(PROVIDED ENTRIES)

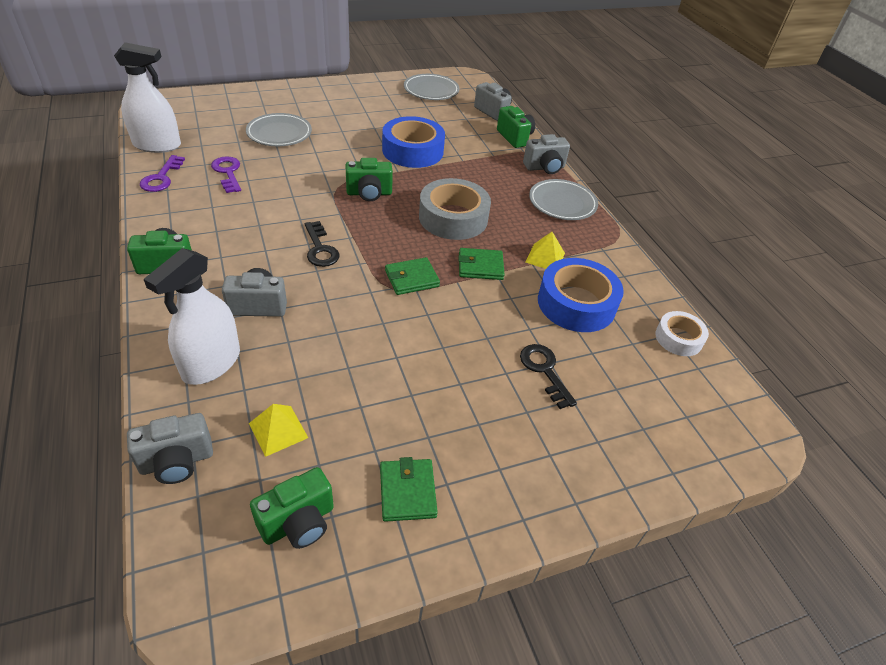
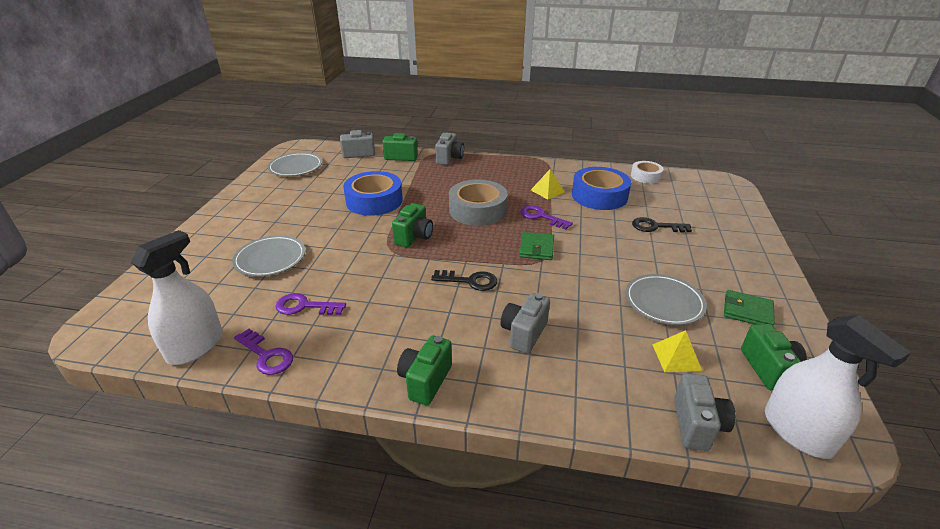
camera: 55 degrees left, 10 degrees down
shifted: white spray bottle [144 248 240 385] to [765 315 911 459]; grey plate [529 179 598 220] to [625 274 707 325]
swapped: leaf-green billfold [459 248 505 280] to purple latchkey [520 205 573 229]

(End PROVIDED ENTRIES)
(PROVIDED ENTRIES)

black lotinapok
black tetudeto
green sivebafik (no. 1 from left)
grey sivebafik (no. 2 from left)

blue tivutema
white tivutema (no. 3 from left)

(End PROVIDED ENTRIES)

### WHAT TO PRODUCE:
What lines in the material above hold the string "sivebafik"? List them.

### RESULT FOR THIS TASK:
green sivebafik (no. 1 from left)
grey sivebafik (no. 2 from left)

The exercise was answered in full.